PROBLEM DETAILS: The entries should be written out again exactly as they read.

(Saved data entries)
::::::

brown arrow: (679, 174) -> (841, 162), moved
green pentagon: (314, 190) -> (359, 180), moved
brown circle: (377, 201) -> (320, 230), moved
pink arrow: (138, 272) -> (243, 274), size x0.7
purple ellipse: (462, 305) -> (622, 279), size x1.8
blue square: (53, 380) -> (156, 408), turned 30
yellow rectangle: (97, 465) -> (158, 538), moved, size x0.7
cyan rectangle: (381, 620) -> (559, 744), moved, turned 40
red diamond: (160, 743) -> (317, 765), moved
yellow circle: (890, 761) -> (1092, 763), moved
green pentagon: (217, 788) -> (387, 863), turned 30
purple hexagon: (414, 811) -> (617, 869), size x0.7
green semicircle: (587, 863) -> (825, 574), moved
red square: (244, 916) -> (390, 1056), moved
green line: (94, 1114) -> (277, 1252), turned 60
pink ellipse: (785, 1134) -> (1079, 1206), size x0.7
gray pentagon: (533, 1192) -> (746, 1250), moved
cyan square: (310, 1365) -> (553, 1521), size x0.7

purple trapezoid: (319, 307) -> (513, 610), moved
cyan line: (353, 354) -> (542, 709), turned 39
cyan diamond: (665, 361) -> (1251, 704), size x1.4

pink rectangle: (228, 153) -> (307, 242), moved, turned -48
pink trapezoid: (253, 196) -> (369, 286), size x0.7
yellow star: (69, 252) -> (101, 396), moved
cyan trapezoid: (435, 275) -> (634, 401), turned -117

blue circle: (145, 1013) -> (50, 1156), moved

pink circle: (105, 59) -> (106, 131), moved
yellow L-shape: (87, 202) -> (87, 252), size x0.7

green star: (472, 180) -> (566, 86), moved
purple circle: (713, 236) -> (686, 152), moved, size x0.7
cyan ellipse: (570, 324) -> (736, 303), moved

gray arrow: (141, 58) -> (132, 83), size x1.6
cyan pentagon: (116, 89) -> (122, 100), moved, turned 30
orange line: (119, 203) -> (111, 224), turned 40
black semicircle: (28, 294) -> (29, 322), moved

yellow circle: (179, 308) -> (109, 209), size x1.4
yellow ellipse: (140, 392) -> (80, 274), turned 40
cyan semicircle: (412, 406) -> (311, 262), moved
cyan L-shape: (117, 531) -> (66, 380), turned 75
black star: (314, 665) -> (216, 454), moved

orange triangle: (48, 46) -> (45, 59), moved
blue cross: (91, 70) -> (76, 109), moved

::::::

WRITTEN SOLUTION:
brown arrow: (679, 174) -> (841, 162), moved
green pentagon: (314, 190) -> (359, 180), moved
brown circle: (377, 201) -> (320, 230), moved
pink arrow: (138, 272) -> (243, 274), size x0.7
purple ellipse: (462, 305) -> (622, 279), size x1.8
blue square: (53, 380) -> (156, 408), turned 30
yellow rectangle: (97, 465) -> (158, 538), moved, size x0.7
cyan rectangle: (381, 620) -> (559, 744), moved, turned 40
red diamond: (160, 743) -> (317, 765), moved
yellow circle: (890, 761) -> (1092, 763), moved
green pentagon: (217, 788) -> (387, 863), turned 30
purple hexagon: (414, 811) -> (617, 869), size x0.7
green semicircle: (587, 863) -> (825, 574), moved
red square: (244, 916) -> (390, 1056), moved
green line: (94, 1114) -> (277, 1252), turned 60
pink ellipse: (785, 1134) -> (1079, 1206), size x0.7
gray pentagon: (533, 1192) -> (746, 1250), moved
cyan square: (310, 1365) -> (553, 1521), size x0.7

purple trapezoid: (319, 307) -> (513, 610), moved
cyan line: (353, 354) -> (542, 709), turned 39
cyan diamond: (665, 361) -> (1251, 704), size x1.4

pink rectangle: (228, 153) -> (307, 242), moved, turned -48
pink trapezoid: (253, 196) -> (369, 286), size x0.7
yellow star: (69, 252) -> (101, 396), moved
cyan trapezoid: (435, 275) -> (634, 401), turned -117

blue circle: (145, 1013) -> (50, 1156), moved

pink circle: (105, 59) -> (106, 131), moved
yellow L-shape: (87, 202) -> (87, 252), size x0.7

green star: (472, 180) -> (566, 86), moved
purple circle: (713, 236) -> (686, 152), moved, size x0.7
cyan ellipse: (570, 324) -> (736, 303), moved

gray arrow: (141, 58) -> (132, 83), size x1.6
cyan pentagon: (116, 89) -> (122, 100), moved, turned 30
orange line: (119, 203) -> (111, 224), turned 40
black semicircle: (28, 294) -> (29, 322), moved

yellow circle: (179, 308) -> (109, 209), size x1.4
yellow ellipse: (140, 392) -> (80, 274), turned 40
cyan semicircle: (412, 406) -> (311, 262), moved
cyan L-shape: (117, 531) -> (66, 380), turned 75
black star: (314, 665) -> (216, 454), moved

orange triangle: (48, 46) -> (45, 59), moved
blue cross: (91, 70) -> (76, 109), moved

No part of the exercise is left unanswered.